• **GOAL OF THE EXERCISE**
Filter these entries, keeping only lines that hold the word "none".

• **THE DATA**
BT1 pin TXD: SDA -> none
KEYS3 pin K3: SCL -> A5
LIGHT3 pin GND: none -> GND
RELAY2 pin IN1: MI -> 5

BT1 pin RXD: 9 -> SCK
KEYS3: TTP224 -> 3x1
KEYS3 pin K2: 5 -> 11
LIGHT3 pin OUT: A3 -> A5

• **EXERCISE ANSWER**
BT1 pin TXD: SDA -> none
LIGHT3 pin GND: none -> GND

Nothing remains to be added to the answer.